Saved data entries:
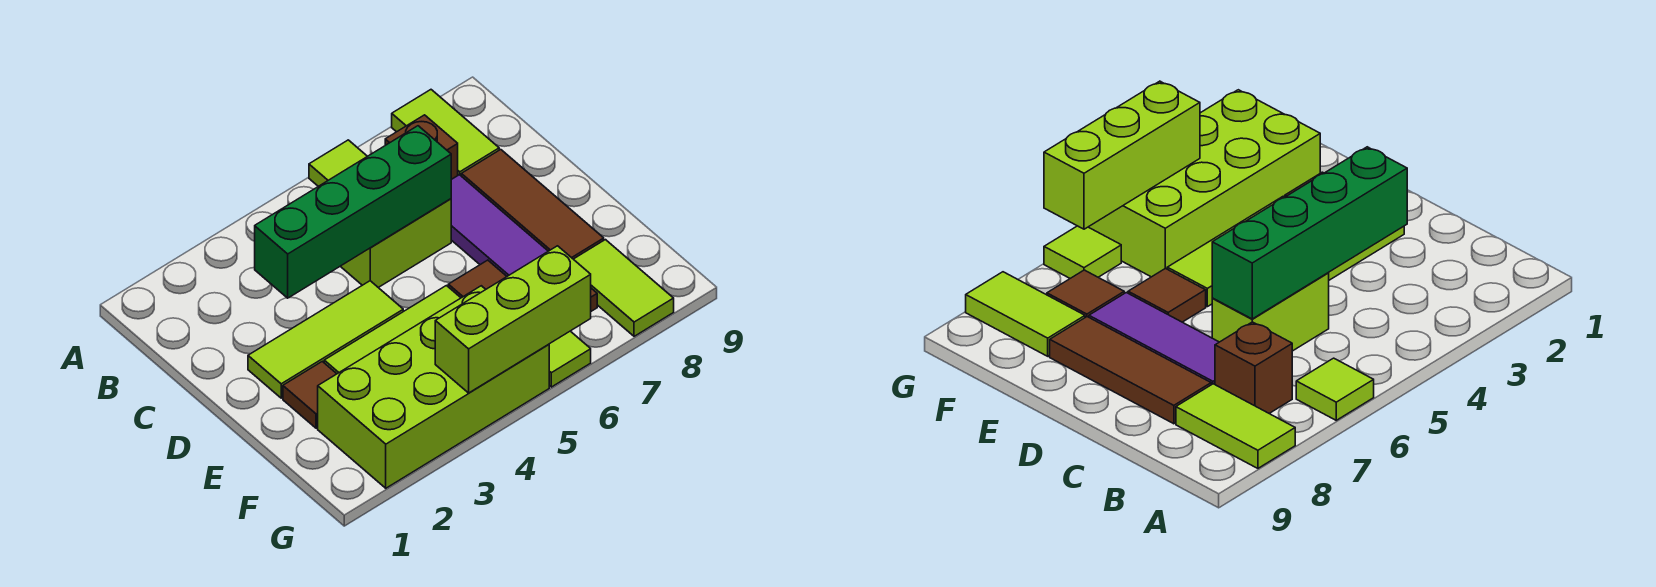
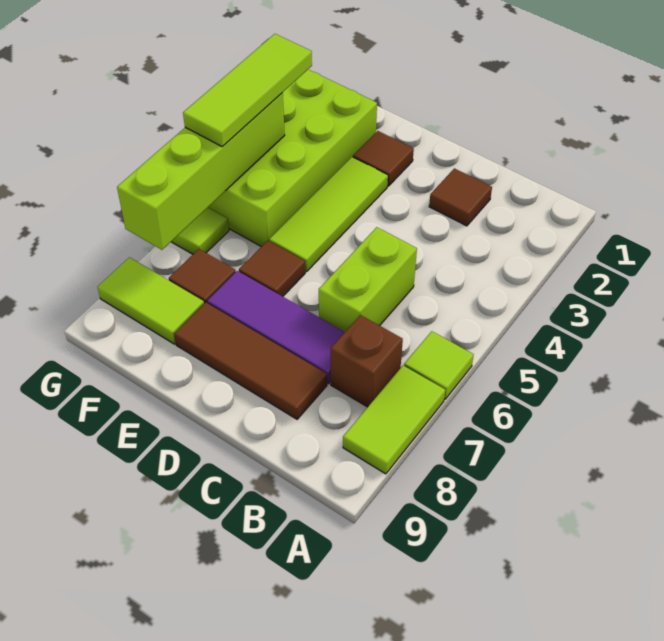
lime 1x2 tile [392,90,499,176] -> lime 1x2 tile turned to [343,366,445,474]
none -> brown 1x1 tile [429,168,492,226]
green 1x4 brick [255,126,451,298] -> none
lime 1x3 tile [248,281,403,398] -> lime 1x3 tile moved to [183,34,312,147]
lime 1x3 brick [435,246,591,393] -> lime 1x4 brick [117,93,285,250]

= Task requirements =
Pick out each line above that includes "lime" and show it.

= Exercise result =
lime 1x2 tile [392,90,499,176] -> lime 1x2 tile turned to [343,366,445,474]
lime 1x3 tile [248,281,403,398] -> lime 1x3 tile moved to [183,34,312,147]
lime 1x3 brick [435,246,591,393] -> lime 1x4 brick [117,93,285,250]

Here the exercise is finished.